#### Work instructions:
Transcribe the listing below exactly, without pictures.
Segment Start: Supplied entries
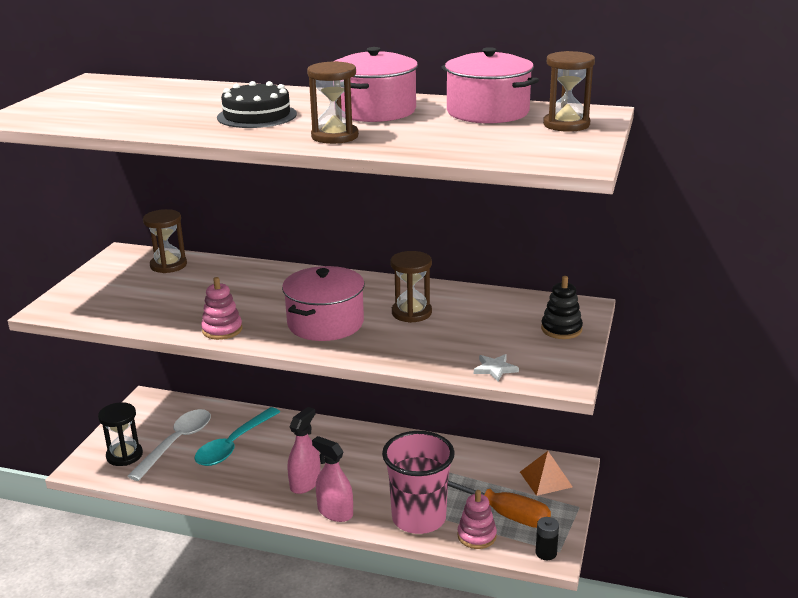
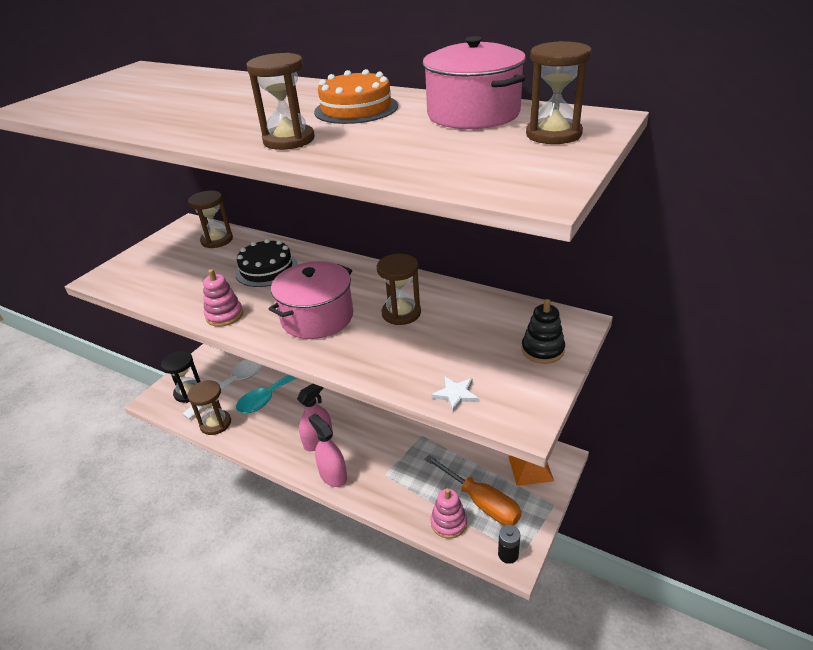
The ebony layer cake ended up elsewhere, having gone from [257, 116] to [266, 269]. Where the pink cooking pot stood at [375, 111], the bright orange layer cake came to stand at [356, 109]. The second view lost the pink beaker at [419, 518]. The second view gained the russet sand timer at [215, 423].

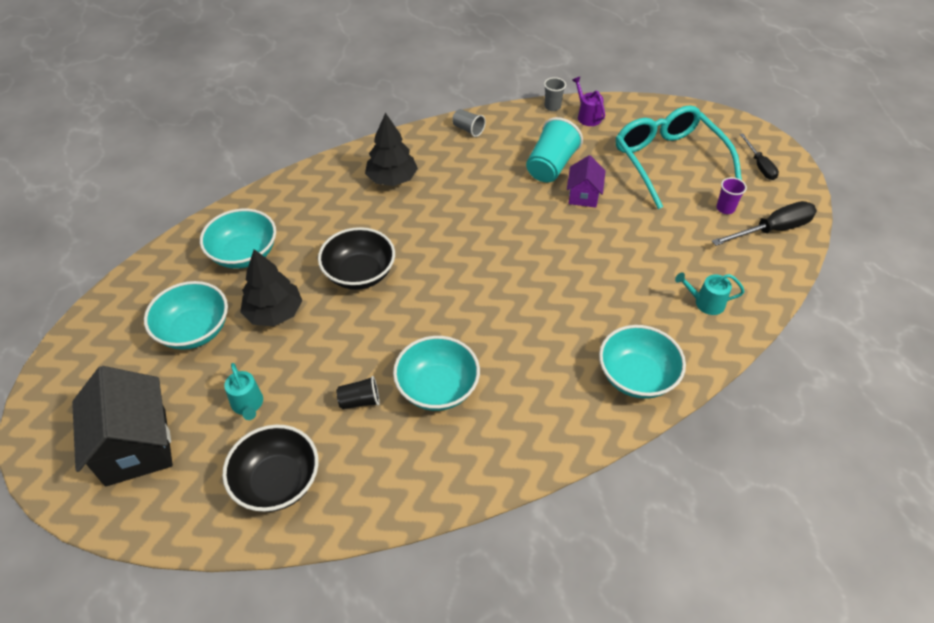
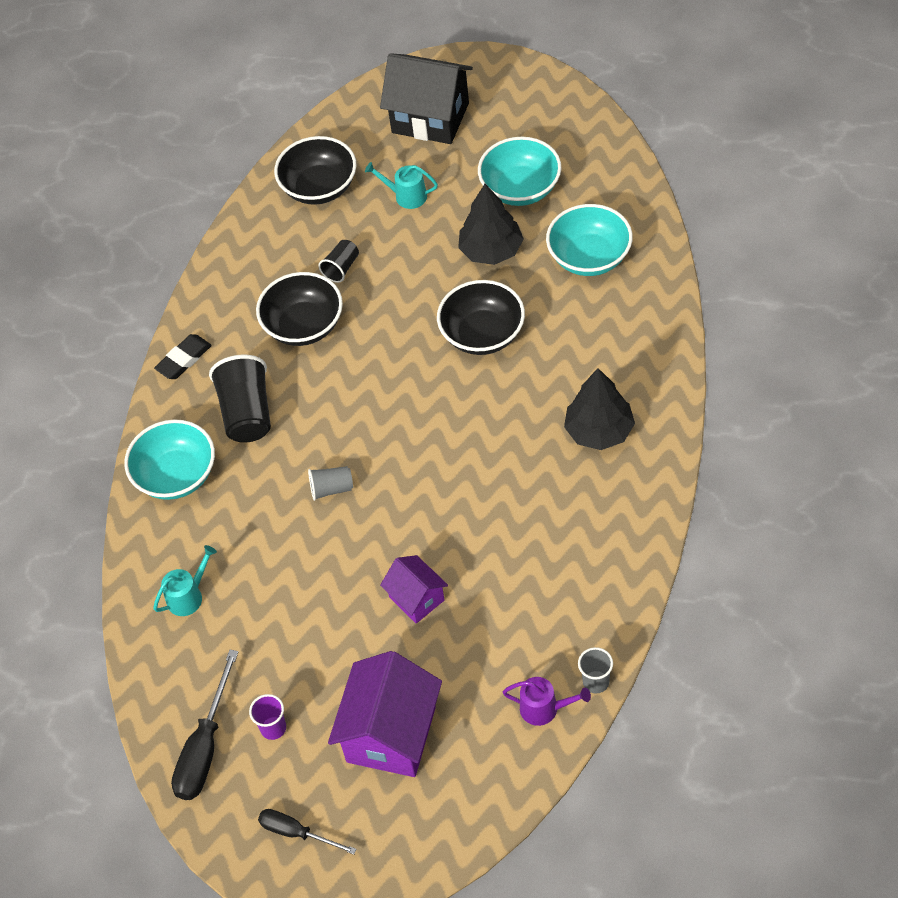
What was the teal deep dish at [437, 388] turned into the ebony deep dish at [304, 325]. The ash-grey beaker ended up elsewhere, having gone from [468, 129] to [331, 489]. The second view lost the teal beaker at [551, 166]. Where the teal eyeglasses stood at [668, 161], the royal purple toy house came to stand at [391, 734]. The second view gained the ebony gum eraser at [184, 359]. The second view gained the ebony beaker at [247, 413].

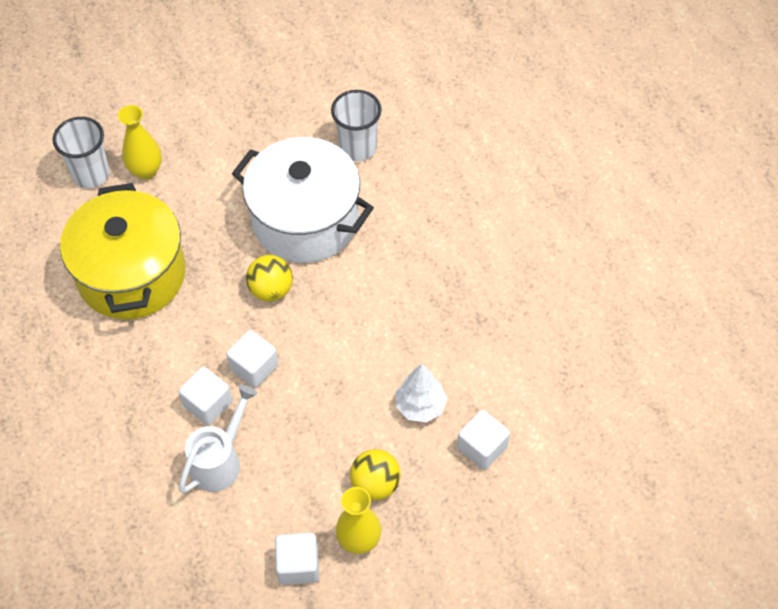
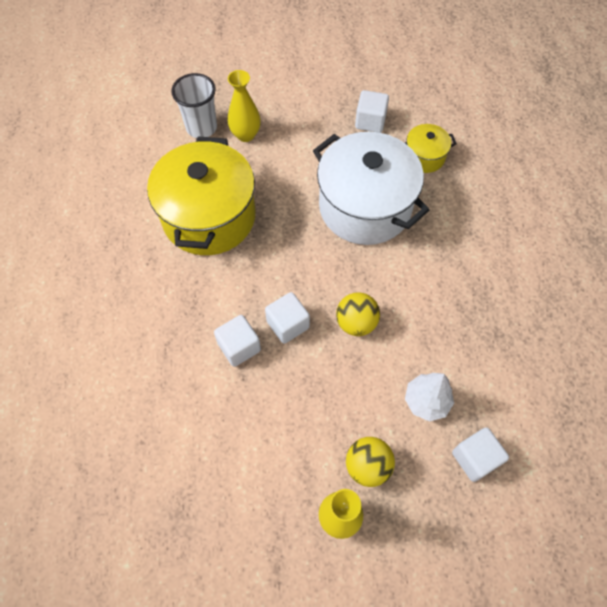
The second view lost the snow-white watering pot at [220, 460]. The bright yellow play ball ended up elsewhere, having gone from [271, 290] to [356, 323]. The snow-white solid cube ended up elsewhere, having gone from [298, 565] to [370, 121]. Where the snow-white beaker stood at [358, 148], the bright yellow cooking pot came to stand at [424, 157].

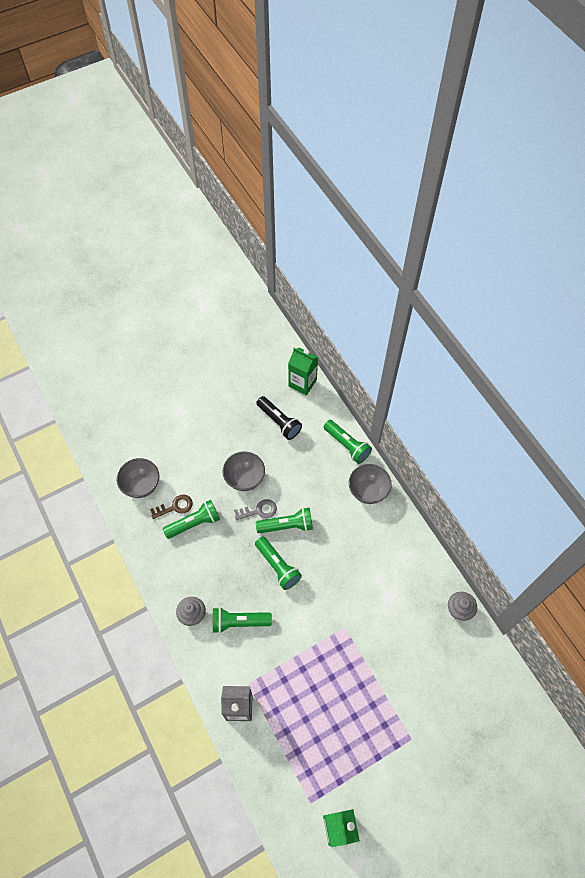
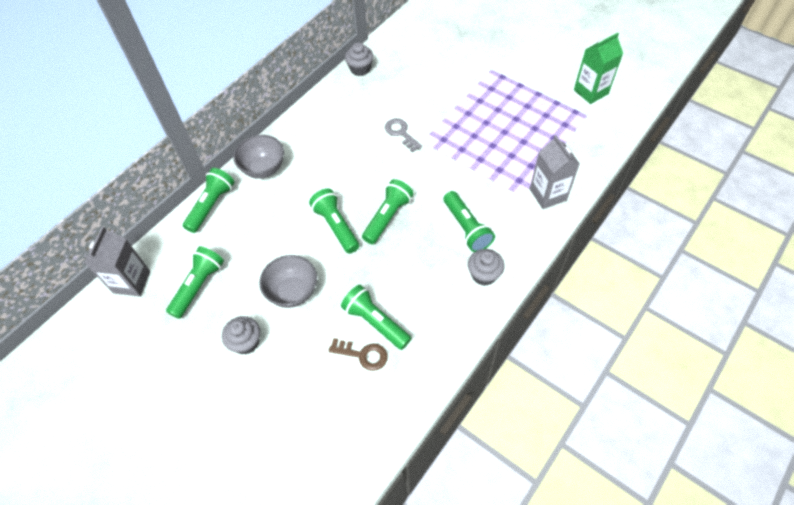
The second view lost the ash-grey deep dish at [141, 485]. The russet latchkey at [175, 507] ended up facing another way, 150 degrees clockwise from before. The ash-grey latchkey ended up elsewhere, having gone from [259, 510] to [401, 133]. What was the ebony flashlight at [279, 422] turned into the green flashlight at [198, 286]. What was the green milk carton at [302, 383] turned into the ash-grey milk carton at [131, 282]. The second view gained the ash-grey fairy cake at [246, 342].

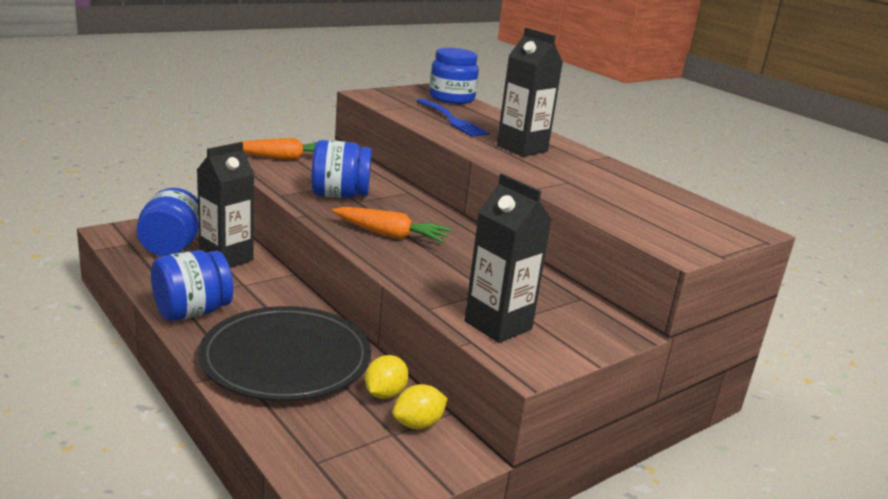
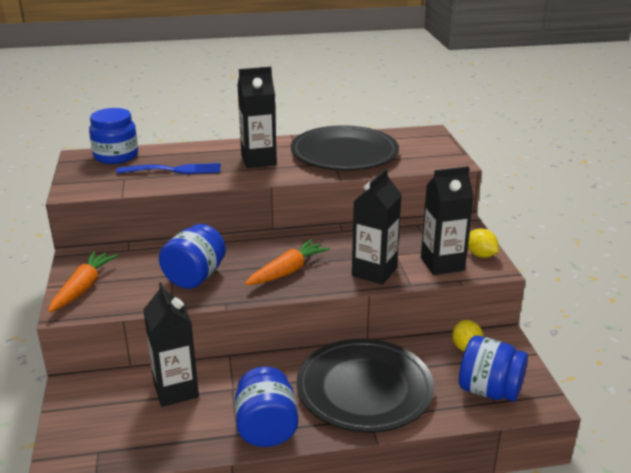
The blue jam jar ended up elsewhere, having gone from [171, 247] to [489, 390]. The bright yellow lemon ended up elsewhere, having gone from [385, 394] to [480, 255]. The second view gained the ebony flat dish at [344, 153]. The second view gained the ebony milk carton at [374, 272].

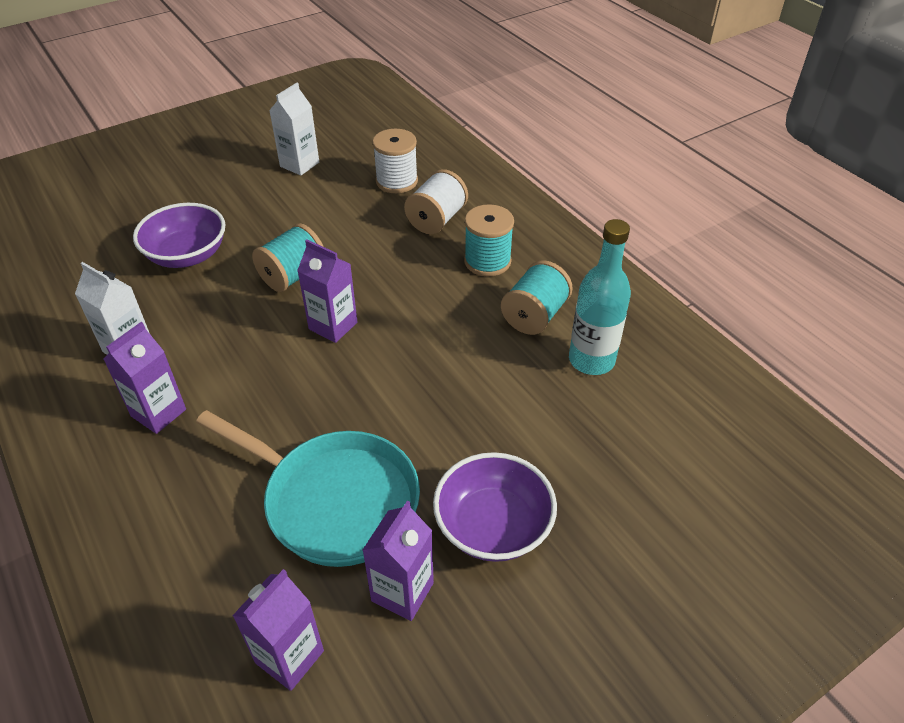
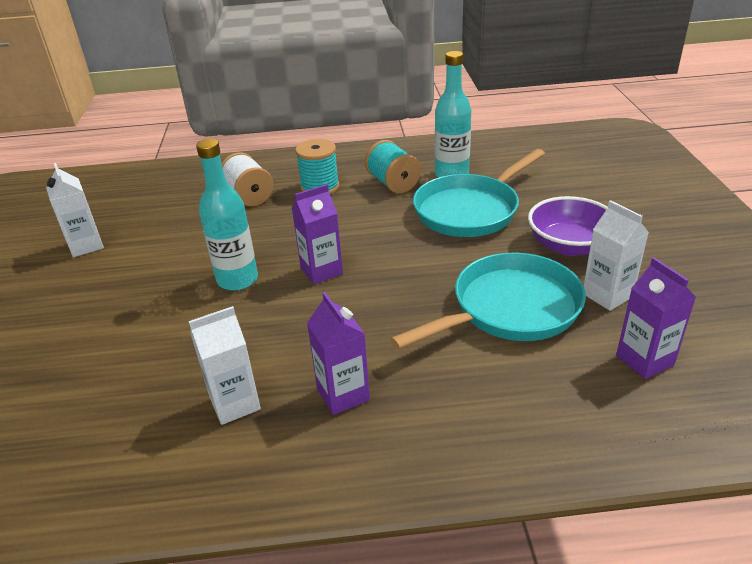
The second view lost the royal purple deep dish at [187, 255]. Where the teal reel of thread stood at [293, 276], the teal bottle came to stand at [237, 280]. What was the royal purple milk carton at [402, 592] turned into the snow-white milk carton at [607, 295]. The second view lost the snow-white reel of thread at [396, 181]. The second view gained the teal frying pan at [470, 210].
Segment End: Supplied entries
#### Response area:
The ebony layer cake ended up elsewhere, having gone from [257, 116] to [266, 269]. Where the pink cooking pot stood at [375, 111], the bright orange layer cake came to stand at [356, 109]. The second view lost the pink beaker at [419, 518]. The second view gained the russet sand timer at [215, 423].

What was the teal deep dish at [437, 388] turned into the ebony deep dish at [304, 325]. The ash-grey beaker ended up elsewhere, having gone from [468, 129] to [331, 489]. The second view lost the teal beaker at [551, 166]. Where the teal eyeglasses stood at [668, 161], the royal purple toy house came to stand at [391, 734]. The second view gained the ebony gum eraser at [184, 359]. The second view gained the ebony beaker at [247, 413].

The second view lost the snow-white watering pot at [220, 460]. The bright yellow play ball ended up elsewhere, having gone from [271, 290] to [356, 323]. The snow-white solid cube ended up elsewhere, having gone from [298, 565] to [370, 121]. Where the snow-white beaker stood at [358, 148], the bright yellow cooking pot came to stand at [424, 157].

The second view lost the ash-grey deep dish at [141, 485]. The russet latchkey at [175, 507] ended up facing another way, 150 degrees clockwise from before. The ash-grey latchkey ended up elsewhere, having gone from [259, 510] to [401, 133]. What was the ebony flashlight at [279, 422] turned into the green flashlight at [198, 286]. What was the green milk carton at [302, 383] turned into the ash-grey milk carton at [131, 282]. The second view gained the ash-grey fairy cake at [246, 342].

The blue jam jar ended up elsewhere, having gone from [171, 247] to [489, 390]. The bright yellow lemon ended up elsewhere, having gone from [385, 394] to [480, 255]. The second view gained the ebony flat dish at [344, 153]. The second view gained the ebony milk carton at [374, 272].

The second view lost the royal purple deep dish at [187, 255]. Where the teal reel of thread stood at [293, 276], the teal bottle came to stand at [237, 280]. What was the royal purple milk carton at [402, 592] turned into the snow-white milk carton at [607, 295]. The second view lost the snow-white reel of thread at [396, 181]. The second view gained the teal frying pan at [470, 210].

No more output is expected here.